_Prompt:_ Output range, inclusive: from the line containing "AUDIO1 pin TX: SCK -> A2" to the line containing "SOIL pin AO: A0 -> A2". Restate those lines from the data below word for word and only those.

_Input records:_
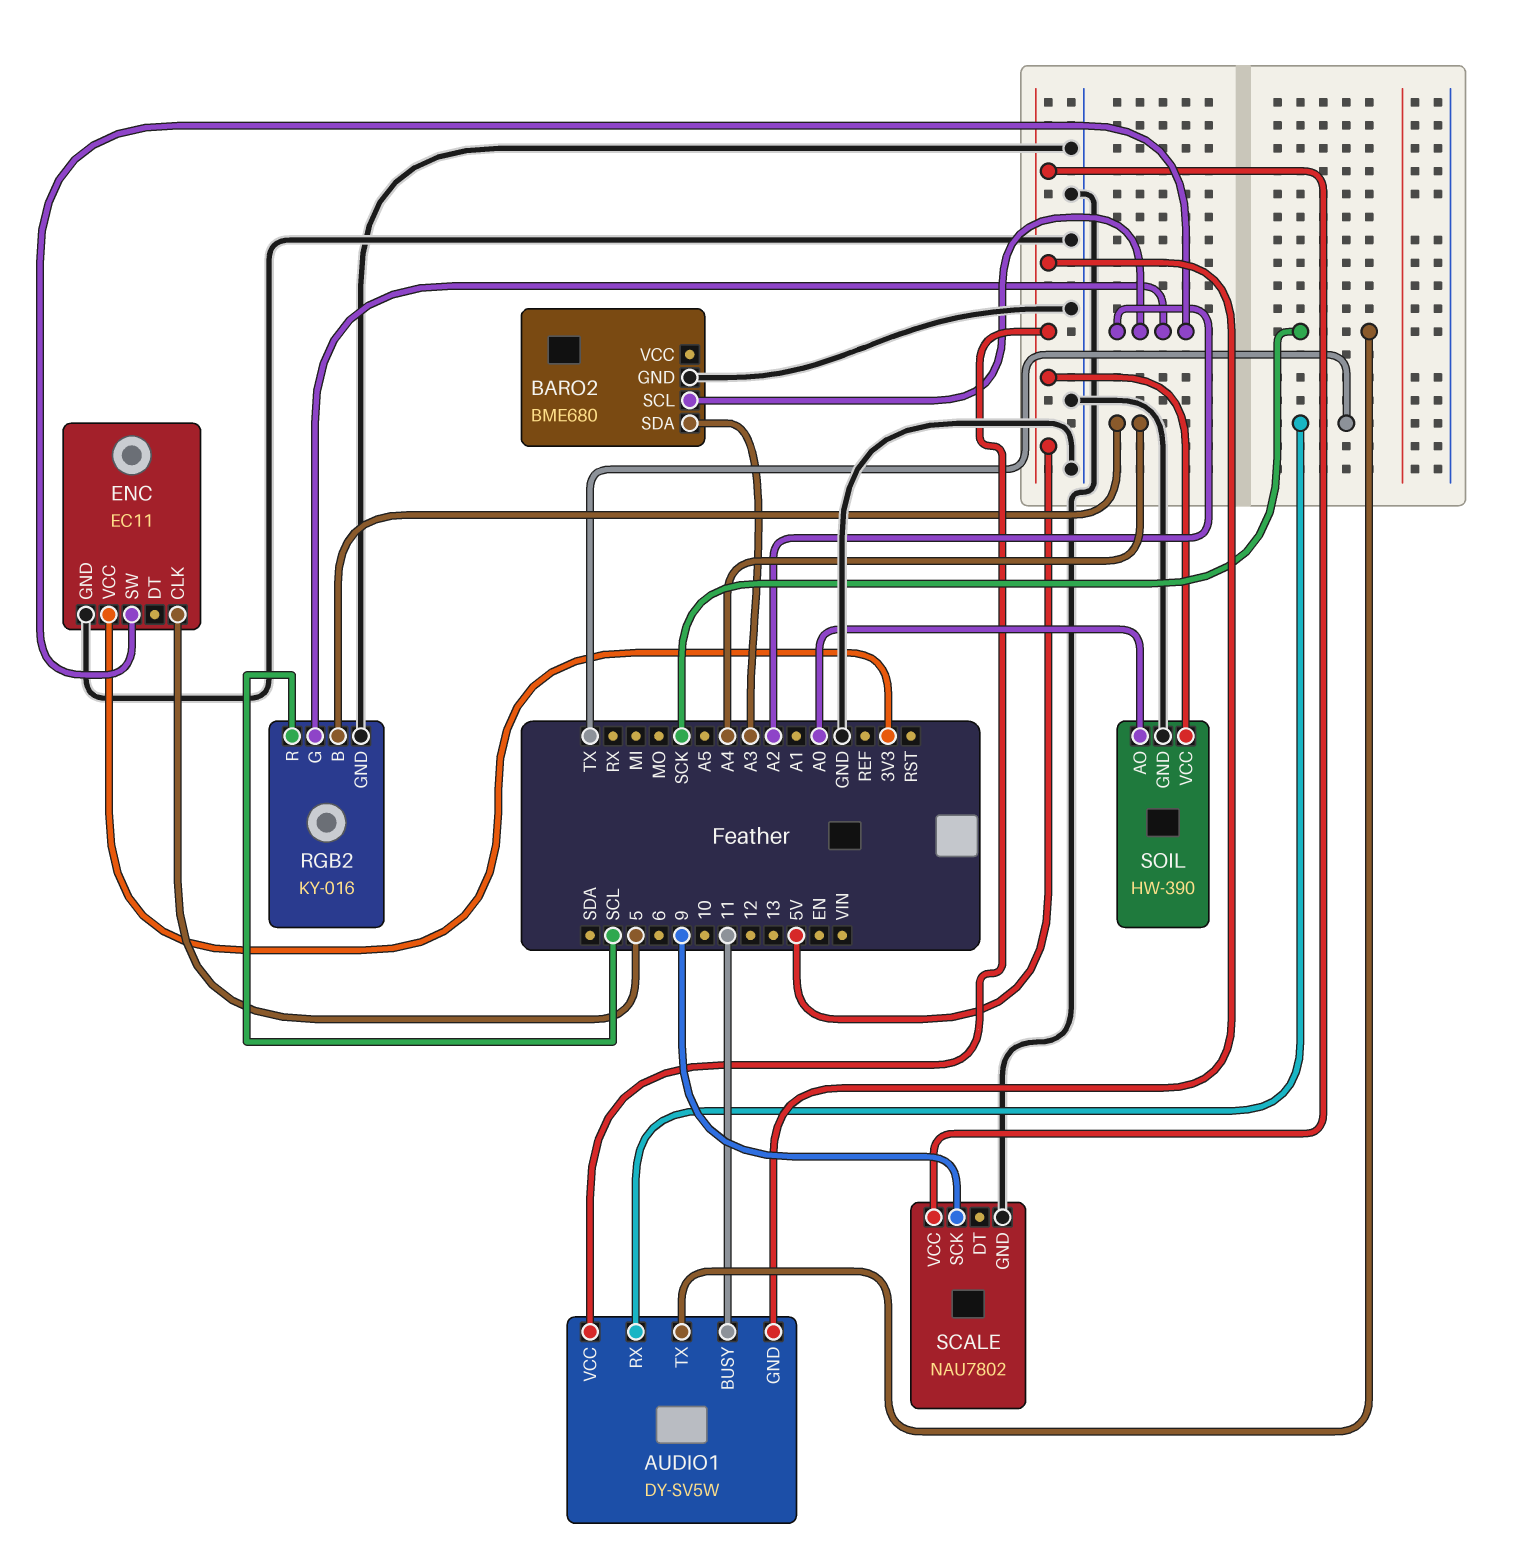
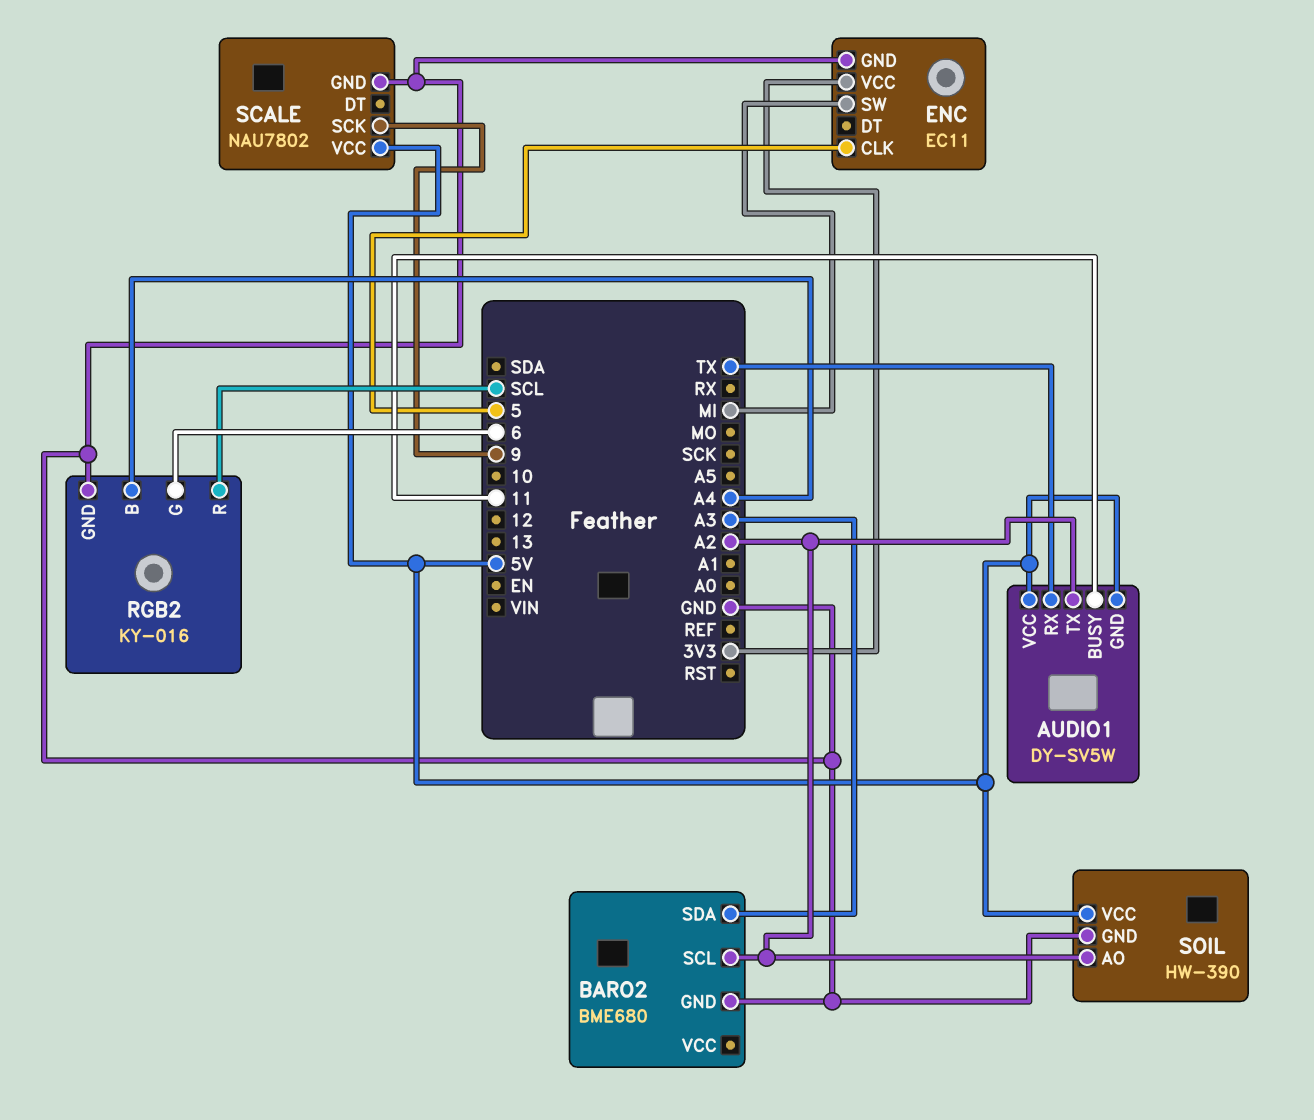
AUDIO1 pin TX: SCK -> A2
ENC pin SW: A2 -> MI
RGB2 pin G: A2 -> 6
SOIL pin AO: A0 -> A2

* * *

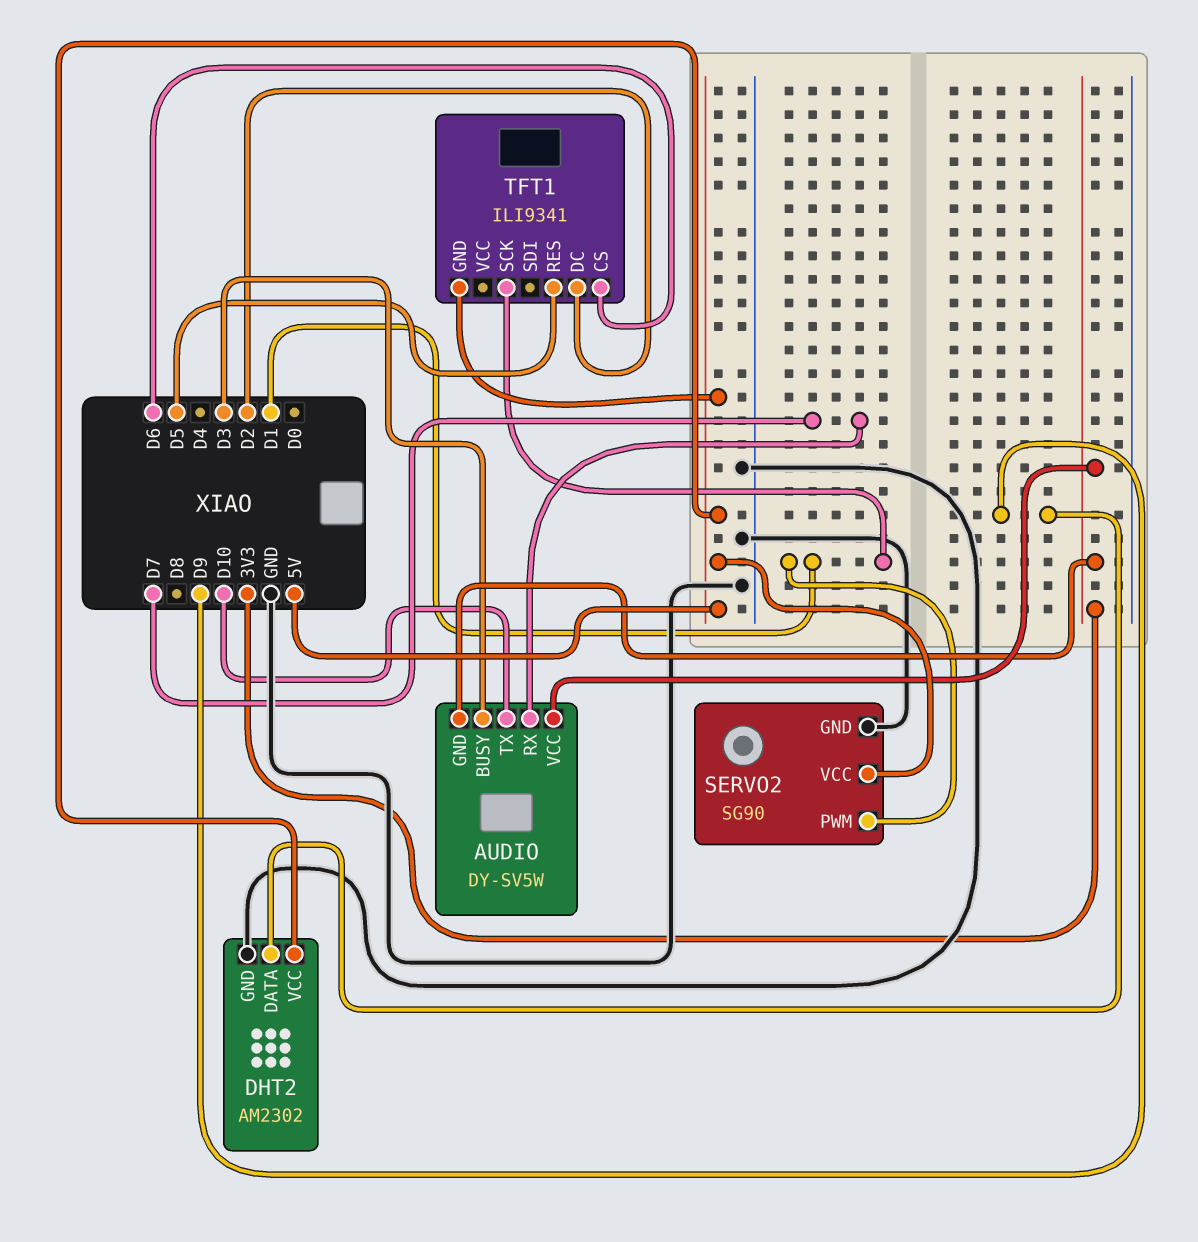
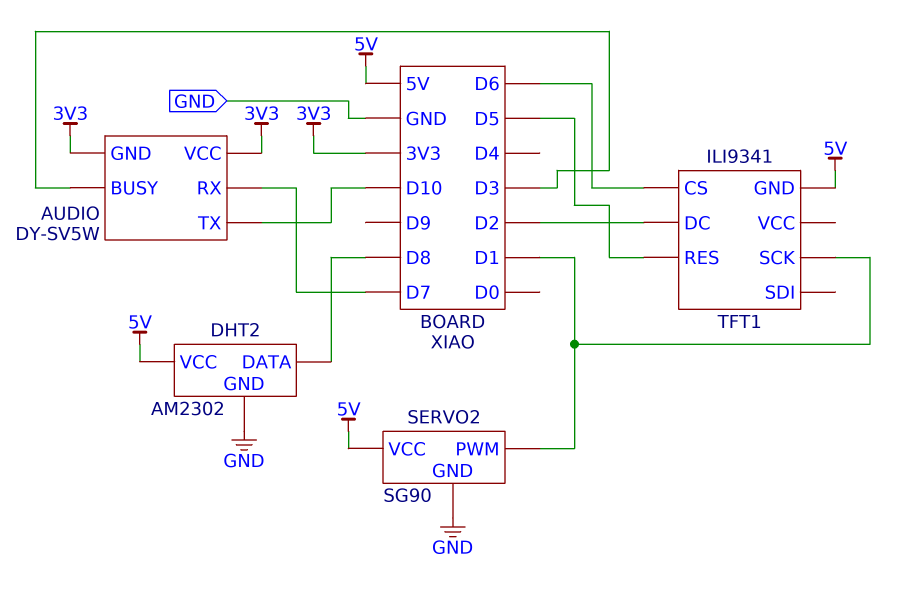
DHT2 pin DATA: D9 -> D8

--

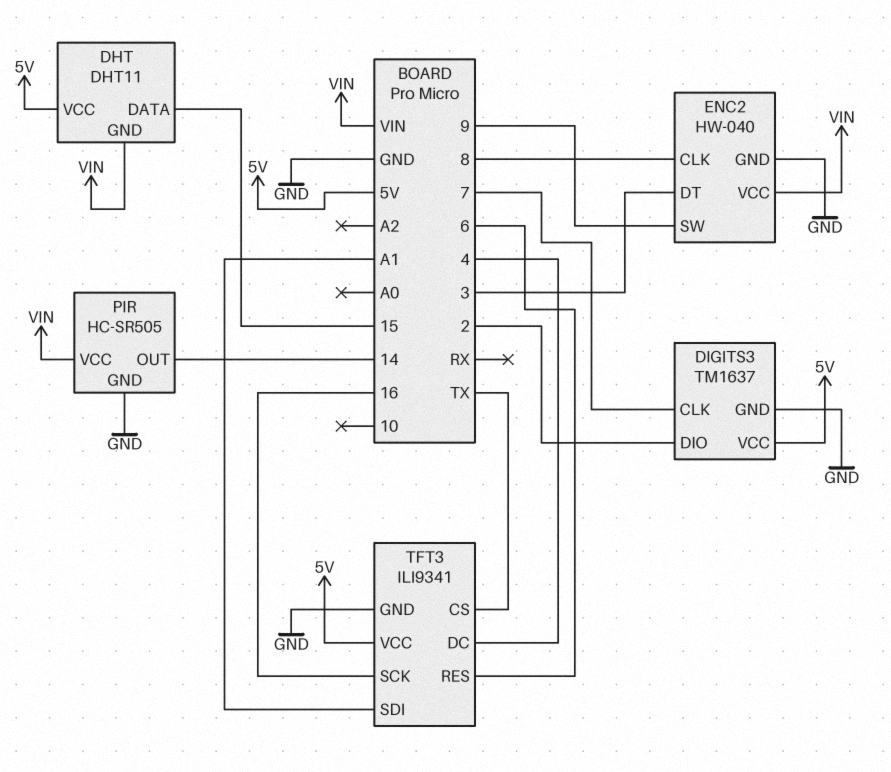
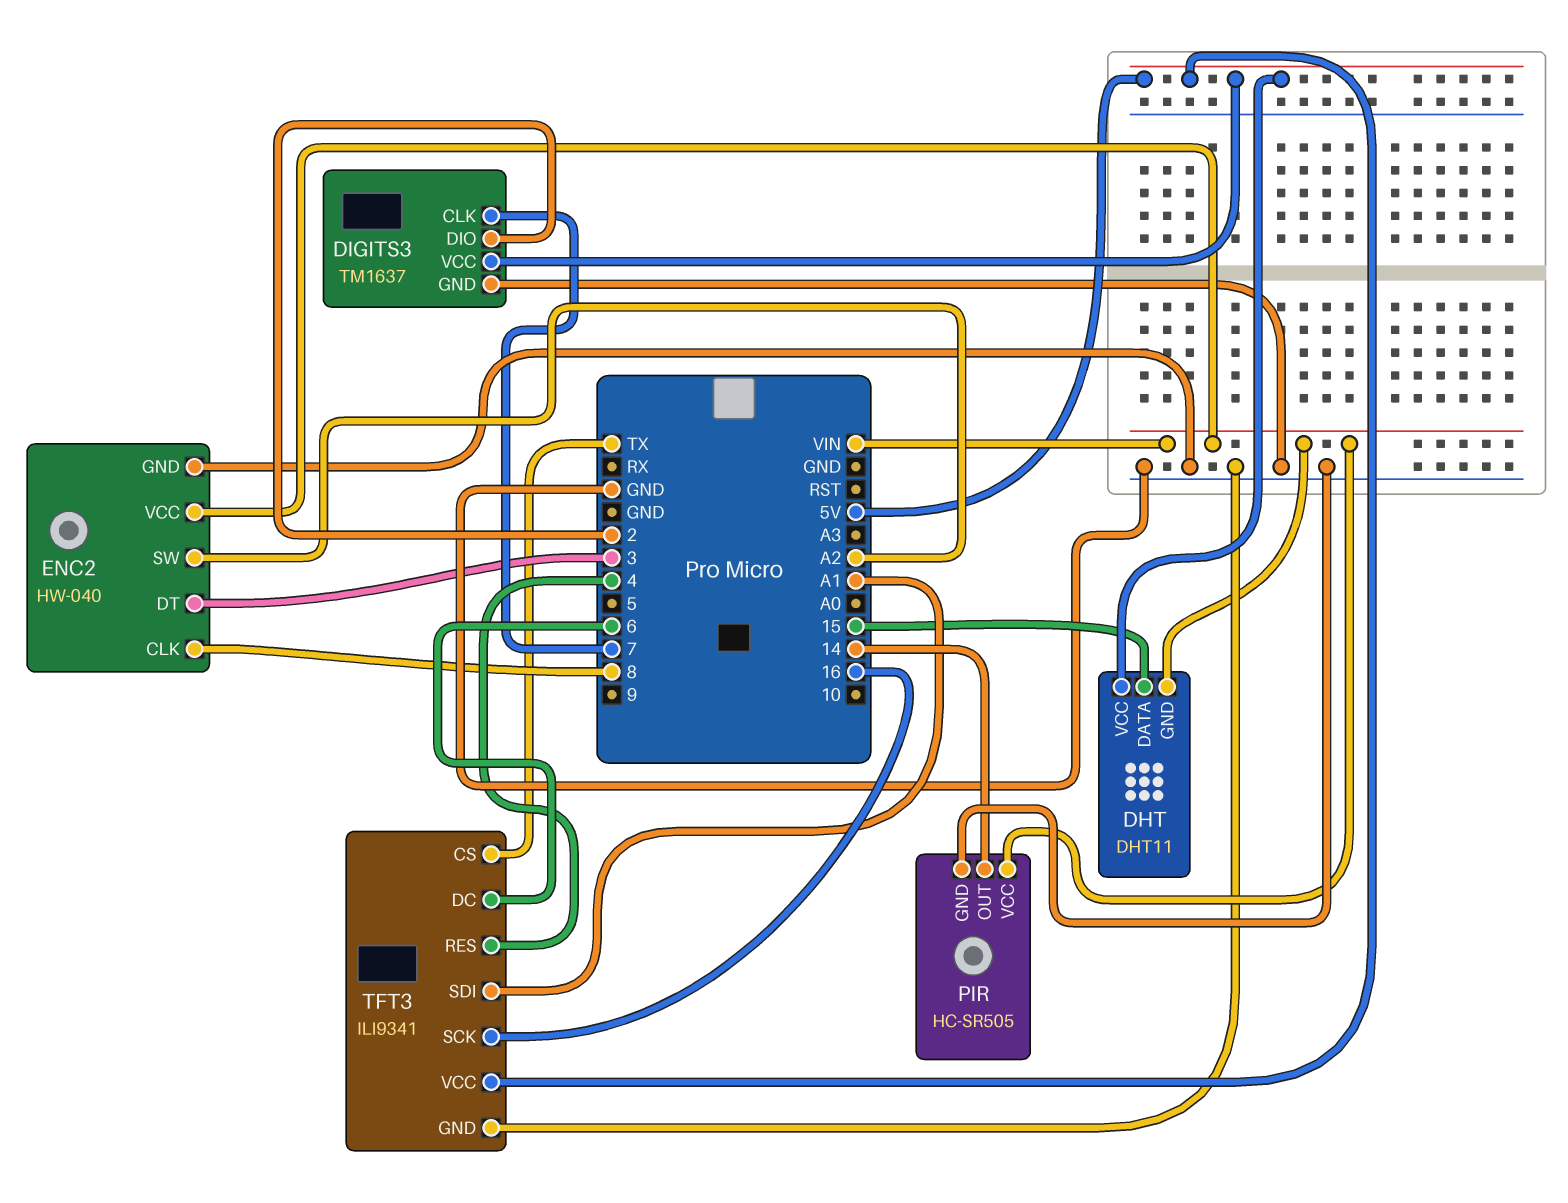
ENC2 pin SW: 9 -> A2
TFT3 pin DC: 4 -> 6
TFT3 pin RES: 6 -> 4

_Task response:_
AUDIO1 pin TX: SCK -> A2
ENC pin SW: A2 -> MI
RGB2 pin G: A2 -> 6
SOIL pin AO: A0 -> A2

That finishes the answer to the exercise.